Among the records that follow, set down only the lines from the one containing "camera: 50 degrees right, 5 degrees down" to the one containing "brown donut [274,52,323,97]", both included, exactly.

[Data records]
#####
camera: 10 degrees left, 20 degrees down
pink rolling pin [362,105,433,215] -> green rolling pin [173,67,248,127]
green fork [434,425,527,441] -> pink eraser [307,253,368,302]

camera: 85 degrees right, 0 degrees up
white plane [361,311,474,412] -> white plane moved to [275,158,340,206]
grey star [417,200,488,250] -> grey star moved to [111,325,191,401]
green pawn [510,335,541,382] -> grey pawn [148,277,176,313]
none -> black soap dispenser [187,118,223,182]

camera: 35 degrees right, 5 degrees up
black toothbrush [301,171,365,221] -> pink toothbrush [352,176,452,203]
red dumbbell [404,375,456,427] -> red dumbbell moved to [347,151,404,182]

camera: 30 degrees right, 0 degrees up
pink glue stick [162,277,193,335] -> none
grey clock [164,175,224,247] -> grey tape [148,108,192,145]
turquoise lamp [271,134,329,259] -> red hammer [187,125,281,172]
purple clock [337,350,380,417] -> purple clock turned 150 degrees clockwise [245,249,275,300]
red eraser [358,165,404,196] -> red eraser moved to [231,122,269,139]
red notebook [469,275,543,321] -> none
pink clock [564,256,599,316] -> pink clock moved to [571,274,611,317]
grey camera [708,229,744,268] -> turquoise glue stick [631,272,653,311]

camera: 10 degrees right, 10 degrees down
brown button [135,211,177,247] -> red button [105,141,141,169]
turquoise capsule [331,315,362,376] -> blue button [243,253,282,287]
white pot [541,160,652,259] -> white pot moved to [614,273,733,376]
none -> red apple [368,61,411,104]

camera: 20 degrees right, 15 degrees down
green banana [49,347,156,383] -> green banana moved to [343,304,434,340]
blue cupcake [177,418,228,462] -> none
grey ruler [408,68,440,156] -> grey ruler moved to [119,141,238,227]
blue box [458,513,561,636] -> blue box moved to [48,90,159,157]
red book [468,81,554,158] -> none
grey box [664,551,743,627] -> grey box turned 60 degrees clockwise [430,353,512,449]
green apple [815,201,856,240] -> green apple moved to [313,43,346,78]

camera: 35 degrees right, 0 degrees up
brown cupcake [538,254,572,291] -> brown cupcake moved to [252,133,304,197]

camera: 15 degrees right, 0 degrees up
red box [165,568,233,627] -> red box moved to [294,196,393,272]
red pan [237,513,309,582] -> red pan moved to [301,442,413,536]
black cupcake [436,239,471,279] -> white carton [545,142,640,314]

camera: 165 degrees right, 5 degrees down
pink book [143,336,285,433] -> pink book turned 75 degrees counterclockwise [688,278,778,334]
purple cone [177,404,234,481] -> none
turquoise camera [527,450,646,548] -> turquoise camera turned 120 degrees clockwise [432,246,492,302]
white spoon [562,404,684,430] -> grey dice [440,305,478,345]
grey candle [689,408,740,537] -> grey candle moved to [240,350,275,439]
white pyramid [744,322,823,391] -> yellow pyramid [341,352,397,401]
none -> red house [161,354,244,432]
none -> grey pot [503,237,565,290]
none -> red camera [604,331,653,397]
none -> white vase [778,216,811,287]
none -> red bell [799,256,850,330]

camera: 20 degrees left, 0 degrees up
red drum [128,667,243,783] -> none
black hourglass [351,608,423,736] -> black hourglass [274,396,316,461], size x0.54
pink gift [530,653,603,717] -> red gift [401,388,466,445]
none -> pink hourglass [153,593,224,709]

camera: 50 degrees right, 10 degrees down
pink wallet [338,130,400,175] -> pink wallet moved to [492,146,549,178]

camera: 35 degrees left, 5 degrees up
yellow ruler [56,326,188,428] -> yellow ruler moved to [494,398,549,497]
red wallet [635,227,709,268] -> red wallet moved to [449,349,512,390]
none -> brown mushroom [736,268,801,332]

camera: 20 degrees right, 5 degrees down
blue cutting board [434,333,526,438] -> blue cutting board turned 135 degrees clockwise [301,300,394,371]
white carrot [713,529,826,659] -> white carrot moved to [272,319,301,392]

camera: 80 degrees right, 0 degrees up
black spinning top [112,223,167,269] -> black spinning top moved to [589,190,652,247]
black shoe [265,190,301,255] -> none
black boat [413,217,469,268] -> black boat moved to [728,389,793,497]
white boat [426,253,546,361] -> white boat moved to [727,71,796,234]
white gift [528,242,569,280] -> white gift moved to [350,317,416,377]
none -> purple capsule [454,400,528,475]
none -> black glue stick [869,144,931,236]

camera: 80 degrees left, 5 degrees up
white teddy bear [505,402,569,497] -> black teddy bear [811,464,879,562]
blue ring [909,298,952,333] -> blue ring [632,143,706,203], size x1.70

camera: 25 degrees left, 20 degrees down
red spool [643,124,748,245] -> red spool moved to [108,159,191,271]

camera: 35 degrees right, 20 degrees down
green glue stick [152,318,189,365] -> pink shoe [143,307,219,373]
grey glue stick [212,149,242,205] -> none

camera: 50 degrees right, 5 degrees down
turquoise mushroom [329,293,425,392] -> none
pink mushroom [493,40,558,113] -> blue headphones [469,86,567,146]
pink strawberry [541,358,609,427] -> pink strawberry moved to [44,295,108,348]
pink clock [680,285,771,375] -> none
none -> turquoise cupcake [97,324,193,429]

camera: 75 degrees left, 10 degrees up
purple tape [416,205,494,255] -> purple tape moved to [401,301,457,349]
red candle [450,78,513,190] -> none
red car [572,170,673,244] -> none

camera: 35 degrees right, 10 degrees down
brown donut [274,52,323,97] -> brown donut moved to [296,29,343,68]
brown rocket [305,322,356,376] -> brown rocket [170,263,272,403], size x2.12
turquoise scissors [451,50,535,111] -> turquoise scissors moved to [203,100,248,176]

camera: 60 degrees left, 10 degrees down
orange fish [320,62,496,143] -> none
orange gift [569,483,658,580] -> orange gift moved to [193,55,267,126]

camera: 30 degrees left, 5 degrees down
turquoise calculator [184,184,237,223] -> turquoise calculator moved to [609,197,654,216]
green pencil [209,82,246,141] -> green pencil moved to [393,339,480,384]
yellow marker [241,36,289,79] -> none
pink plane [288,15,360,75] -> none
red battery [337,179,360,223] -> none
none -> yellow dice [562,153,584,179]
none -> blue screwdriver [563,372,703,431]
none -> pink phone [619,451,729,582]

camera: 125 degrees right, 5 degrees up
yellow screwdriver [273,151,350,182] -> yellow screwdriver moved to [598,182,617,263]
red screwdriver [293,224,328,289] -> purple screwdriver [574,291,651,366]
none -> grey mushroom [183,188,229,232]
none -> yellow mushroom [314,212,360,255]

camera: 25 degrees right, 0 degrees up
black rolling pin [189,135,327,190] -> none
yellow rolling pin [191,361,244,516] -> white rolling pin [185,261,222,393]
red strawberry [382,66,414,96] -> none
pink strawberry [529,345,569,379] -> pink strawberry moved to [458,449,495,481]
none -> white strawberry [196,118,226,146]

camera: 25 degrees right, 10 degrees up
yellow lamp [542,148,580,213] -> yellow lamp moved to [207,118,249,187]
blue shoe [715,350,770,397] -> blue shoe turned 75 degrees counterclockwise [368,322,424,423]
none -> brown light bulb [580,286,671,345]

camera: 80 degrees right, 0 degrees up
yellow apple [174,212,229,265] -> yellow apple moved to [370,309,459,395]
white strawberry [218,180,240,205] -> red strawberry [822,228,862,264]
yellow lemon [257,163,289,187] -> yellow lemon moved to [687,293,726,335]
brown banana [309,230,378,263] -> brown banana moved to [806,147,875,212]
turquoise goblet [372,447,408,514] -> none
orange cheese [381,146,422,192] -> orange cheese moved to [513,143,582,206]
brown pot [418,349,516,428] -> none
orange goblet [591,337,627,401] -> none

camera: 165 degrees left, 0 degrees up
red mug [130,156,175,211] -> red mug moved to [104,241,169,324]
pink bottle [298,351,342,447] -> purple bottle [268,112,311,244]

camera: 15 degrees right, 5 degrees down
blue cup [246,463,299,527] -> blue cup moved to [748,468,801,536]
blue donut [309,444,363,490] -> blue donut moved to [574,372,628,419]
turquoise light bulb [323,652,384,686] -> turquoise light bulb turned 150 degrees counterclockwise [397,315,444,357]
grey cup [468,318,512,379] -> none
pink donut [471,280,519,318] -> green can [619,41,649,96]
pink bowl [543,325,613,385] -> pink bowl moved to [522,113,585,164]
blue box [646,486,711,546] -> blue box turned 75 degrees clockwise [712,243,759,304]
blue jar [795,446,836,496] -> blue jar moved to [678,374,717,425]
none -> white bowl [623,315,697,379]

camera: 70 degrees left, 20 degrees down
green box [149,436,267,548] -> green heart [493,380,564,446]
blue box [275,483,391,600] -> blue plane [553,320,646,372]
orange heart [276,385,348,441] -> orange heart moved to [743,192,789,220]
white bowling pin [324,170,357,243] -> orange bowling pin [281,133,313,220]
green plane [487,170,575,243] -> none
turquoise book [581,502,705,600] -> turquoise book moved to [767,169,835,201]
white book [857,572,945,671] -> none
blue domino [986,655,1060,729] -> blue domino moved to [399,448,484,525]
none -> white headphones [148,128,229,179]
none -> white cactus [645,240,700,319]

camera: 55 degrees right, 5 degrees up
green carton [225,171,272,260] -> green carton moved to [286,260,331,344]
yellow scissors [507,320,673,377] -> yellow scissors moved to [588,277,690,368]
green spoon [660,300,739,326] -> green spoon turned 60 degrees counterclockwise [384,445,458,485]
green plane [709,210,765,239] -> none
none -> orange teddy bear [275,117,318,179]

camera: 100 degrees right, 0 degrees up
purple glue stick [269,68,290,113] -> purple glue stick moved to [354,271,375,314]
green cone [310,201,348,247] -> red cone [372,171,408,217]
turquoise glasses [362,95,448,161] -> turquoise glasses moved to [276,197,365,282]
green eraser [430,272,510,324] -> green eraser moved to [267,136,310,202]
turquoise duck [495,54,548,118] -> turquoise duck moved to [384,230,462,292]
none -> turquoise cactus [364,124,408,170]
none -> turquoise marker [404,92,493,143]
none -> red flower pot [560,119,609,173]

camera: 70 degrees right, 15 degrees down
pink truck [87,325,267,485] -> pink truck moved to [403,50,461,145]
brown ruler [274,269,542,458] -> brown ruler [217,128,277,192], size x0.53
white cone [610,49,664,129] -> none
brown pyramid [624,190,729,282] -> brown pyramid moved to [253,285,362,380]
#####
> [ANSWER TO THIS TASK]:
camera: 50 degrees right, 5 degrees down
turquoise mushroom [329,293,425,392] -> none
pink mushroom [493,40,558,113] -> blue headphones [469,86,567,146]
pink strawberry [541,358,609,427] -> pink strawberry moved to [44,295,108,348]
pink clock [680,285,771,375] -> none
none -> turquoise cupcake [97,324,193,429]

camera: 75 degrees left, 10 degrees up
purple tape [416,205,494,255] -> purple tape moved to [401,301,457,349]
red candle [450,78,513,190] -> none
red car [572,170,673,244] -> none

camera: 35 degrees right, 10 degrees down
brown donut [274,52,323,97] -> brown donut moved to [296,29,343,68]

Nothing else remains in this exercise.